Your task:
A single stretch of the material below is to be transcribed exactly, starting at the line with "CN103 pin 1: NET17 -> DGND" and ending after the line with "U3 pin IB: REV -> FWD".

[[ Entries shown, beginning ]]

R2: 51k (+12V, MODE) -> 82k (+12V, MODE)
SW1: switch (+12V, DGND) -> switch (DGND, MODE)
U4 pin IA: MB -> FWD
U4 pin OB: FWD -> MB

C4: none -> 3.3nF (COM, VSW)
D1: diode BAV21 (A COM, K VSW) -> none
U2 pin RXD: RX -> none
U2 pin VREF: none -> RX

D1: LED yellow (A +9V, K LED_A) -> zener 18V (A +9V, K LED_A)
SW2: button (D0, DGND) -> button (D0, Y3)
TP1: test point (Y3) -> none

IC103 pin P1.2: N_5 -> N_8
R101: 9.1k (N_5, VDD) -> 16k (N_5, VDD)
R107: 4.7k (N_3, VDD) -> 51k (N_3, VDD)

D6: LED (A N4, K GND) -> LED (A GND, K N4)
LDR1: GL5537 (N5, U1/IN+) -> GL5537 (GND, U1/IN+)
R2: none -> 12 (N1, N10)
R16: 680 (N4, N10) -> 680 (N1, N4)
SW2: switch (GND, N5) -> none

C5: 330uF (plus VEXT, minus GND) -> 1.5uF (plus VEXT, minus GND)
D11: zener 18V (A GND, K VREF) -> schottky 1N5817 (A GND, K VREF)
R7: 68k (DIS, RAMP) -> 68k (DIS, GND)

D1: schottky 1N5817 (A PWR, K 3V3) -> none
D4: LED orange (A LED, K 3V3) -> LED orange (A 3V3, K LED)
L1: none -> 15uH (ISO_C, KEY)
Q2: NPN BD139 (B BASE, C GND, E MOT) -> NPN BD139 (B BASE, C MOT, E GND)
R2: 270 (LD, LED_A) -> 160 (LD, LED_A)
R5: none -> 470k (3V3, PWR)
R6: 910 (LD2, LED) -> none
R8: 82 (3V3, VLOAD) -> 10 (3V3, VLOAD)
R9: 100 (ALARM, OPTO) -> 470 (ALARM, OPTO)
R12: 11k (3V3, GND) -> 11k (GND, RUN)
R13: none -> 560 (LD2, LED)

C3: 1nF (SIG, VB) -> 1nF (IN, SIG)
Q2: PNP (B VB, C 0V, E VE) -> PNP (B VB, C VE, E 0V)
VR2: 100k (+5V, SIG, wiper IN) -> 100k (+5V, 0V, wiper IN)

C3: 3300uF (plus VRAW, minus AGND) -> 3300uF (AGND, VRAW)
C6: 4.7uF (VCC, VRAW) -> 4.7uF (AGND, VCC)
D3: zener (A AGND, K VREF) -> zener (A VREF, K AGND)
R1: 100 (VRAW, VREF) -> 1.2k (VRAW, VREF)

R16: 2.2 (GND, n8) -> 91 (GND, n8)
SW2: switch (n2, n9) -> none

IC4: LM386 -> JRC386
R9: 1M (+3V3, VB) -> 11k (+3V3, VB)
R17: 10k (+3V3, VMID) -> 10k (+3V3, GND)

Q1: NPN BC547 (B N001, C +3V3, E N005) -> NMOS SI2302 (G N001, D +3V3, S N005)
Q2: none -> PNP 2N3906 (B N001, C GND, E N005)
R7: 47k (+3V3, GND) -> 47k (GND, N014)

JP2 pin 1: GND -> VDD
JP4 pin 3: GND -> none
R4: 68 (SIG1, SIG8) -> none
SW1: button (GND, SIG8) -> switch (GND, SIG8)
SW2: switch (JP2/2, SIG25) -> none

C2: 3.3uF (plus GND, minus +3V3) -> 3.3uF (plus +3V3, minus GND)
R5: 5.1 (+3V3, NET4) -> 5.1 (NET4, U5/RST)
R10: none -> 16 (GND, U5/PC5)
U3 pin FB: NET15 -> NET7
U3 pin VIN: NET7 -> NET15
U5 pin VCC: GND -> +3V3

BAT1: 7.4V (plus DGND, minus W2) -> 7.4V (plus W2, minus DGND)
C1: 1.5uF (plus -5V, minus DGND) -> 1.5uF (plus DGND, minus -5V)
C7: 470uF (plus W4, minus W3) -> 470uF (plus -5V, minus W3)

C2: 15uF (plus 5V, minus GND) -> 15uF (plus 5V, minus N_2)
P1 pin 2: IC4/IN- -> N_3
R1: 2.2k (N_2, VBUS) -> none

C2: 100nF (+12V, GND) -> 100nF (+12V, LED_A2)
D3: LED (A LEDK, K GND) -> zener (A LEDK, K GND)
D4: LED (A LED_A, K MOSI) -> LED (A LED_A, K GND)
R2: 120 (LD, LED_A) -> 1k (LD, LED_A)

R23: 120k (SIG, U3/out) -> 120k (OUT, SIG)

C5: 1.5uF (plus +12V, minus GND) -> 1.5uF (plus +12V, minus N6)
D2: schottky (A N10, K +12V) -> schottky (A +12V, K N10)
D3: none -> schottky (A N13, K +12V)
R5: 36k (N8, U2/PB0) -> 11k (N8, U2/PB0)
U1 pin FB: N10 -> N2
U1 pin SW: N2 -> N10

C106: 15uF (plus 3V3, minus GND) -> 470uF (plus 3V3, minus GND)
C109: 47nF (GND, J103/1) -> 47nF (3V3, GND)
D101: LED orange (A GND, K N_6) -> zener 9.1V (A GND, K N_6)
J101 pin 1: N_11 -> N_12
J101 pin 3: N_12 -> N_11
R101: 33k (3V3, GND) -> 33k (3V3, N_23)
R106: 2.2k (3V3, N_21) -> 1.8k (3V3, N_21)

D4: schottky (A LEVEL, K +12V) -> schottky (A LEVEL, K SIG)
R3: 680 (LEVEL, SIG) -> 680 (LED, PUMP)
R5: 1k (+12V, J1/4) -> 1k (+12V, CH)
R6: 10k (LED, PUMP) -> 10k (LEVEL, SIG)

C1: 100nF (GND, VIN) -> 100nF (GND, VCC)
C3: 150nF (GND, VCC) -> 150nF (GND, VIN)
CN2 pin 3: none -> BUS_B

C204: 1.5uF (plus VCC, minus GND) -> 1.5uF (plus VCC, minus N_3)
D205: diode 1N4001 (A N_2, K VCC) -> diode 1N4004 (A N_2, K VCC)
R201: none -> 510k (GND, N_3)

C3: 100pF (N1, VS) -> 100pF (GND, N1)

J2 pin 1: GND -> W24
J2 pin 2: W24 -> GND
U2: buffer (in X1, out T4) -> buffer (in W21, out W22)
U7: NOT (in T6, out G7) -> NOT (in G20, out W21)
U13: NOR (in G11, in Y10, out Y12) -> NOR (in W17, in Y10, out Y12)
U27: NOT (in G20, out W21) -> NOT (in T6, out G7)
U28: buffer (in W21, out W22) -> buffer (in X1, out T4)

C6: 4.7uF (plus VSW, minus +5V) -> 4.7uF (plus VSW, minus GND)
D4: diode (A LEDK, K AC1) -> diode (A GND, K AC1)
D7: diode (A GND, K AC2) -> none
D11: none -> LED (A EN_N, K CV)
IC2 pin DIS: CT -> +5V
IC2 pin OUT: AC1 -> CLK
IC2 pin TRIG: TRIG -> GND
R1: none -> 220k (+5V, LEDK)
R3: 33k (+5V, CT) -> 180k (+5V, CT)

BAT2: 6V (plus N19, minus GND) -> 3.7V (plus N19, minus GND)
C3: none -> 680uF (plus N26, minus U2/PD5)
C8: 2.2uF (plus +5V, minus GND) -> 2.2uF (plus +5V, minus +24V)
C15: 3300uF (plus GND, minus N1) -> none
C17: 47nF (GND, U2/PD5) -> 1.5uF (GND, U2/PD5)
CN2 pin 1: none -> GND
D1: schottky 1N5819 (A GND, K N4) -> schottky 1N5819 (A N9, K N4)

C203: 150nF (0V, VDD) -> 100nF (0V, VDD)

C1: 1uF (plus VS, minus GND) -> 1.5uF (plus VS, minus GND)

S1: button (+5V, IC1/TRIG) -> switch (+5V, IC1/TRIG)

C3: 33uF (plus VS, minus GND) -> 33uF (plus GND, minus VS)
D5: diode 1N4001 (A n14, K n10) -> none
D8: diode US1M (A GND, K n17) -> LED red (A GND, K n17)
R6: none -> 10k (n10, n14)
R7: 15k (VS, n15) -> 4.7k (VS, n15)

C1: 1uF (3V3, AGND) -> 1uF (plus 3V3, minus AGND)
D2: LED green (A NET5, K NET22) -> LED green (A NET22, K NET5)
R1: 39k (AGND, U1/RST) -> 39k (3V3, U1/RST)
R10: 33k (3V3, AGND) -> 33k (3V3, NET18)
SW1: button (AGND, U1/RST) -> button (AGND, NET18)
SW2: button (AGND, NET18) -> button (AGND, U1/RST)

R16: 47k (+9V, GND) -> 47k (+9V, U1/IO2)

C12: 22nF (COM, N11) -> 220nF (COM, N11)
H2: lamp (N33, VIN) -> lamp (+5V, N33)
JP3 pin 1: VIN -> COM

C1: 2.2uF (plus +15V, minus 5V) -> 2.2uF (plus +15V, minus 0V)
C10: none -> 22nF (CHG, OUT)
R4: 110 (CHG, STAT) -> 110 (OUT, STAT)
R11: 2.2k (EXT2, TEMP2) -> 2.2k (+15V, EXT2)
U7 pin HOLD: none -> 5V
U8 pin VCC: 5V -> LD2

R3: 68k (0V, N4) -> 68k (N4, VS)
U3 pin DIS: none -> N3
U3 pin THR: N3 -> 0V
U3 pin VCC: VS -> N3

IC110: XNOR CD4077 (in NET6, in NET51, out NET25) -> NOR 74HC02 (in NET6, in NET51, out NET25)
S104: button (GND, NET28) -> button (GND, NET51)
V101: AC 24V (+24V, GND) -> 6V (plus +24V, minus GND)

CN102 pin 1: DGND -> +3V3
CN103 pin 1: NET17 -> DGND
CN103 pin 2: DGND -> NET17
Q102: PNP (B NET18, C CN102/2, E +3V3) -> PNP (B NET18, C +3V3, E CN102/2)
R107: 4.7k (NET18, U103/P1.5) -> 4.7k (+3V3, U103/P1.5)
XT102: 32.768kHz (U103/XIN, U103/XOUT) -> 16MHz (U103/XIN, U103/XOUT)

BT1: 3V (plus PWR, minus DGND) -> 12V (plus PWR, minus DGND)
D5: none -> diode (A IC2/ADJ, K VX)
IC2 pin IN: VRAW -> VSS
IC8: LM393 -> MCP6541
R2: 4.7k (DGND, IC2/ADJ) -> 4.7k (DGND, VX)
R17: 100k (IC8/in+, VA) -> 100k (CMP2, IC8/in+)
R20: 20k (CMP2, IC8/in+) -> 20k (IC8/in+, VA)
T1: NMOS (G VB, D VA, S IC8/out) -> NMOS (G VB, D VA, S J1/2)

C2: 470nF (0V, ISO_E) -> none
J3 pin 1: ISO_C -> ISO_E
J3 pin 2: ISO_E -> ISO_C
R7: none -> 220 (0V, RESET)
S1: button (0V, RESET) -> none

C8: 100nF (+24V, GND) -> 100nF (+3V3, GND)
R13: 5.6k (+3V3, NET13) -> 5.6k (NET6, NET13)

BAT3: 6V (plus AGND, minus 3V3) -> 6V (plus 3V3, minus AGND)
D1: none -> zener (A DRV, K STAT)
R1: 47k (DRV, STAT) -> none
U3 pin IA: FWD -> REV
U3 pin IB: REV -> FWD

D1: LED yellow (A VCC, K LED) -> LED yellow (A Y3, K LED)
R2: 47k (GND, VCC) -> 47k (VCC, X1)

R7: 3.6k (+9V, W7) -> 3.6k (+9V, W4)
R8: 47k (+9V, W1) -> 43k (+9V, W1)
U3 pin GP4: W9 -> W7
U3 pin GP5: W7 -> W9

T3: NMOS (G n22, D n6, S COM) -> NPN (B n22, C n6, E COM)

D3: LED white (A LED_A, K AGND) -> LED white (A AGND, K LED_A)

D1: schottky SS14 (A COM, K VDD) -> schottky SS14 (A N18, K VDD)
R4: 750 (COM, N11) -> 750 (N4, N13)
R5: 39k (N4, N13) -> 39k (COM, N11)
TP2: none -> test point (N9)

[[ Entries shown, end ]]

Answer section:
CN103 pin 1: NET17 -> DGND
CN103 pin 2: DGND -> NET17
Q102: PNP (B NET18, C CN102/2, E +3V3) -> PNP (B NET18, C +3V3, E CN102/2)
R107: 4.7k (NET18, U103/P1.5) -> 4.7k (+3V3, U103/P1.5)
XT102: 32.768kHz (U103/XIN, U103/XOUT) -> 16MHz (U103/XIN, U103/XOUT)

BT1: 3V (plus PWR, minus DGND) -> 12V (plus PWR, minus DGND)
D5: none -> diode (A IC2/ADJ, K VX)
IC2 pin IN: VRAW -> VSS
IC8: LM393 -> MCP6541
R2: 4.7k (DGND, IC2/ADJ) -> 4.7k (DGND, VX)
R17: 100k (IC8/in+, VA) -> 100k (CMP2, IC8/in+)
R20: 20k (CMP2, IC8/in+) -> 20k (IC8/in+, VA)
T1: NMOS (G VB, D VA, S IC8/out) -> NMOS (G VB, D VA, S J1/2)

C2: 470nF (0V, ISO_E) -> none
J3 pin 1: ISO_C -> ISO_E
J3 pin 2: ISO_E -> ISO_C
R7: none -> 220 (0V, RESET)
S1: button (0V, RESET) -> none

C8: 100nF (+24V, GND) -> 100nF (+3V3, GND)
R13: 5.6k (+3V3, NET13) -> 5.6k (NET6, NET13)

BAT3: 6V (plus AGND, minus 3V3) -> 6V (plus 3V3, minus AGND)
D1: none -> zener (A DRV, K STAT)
R1: 47k (DRV, STAT) -> none
U3 pin IA: FWD -> REV
U3 pin IB: REV -> FWD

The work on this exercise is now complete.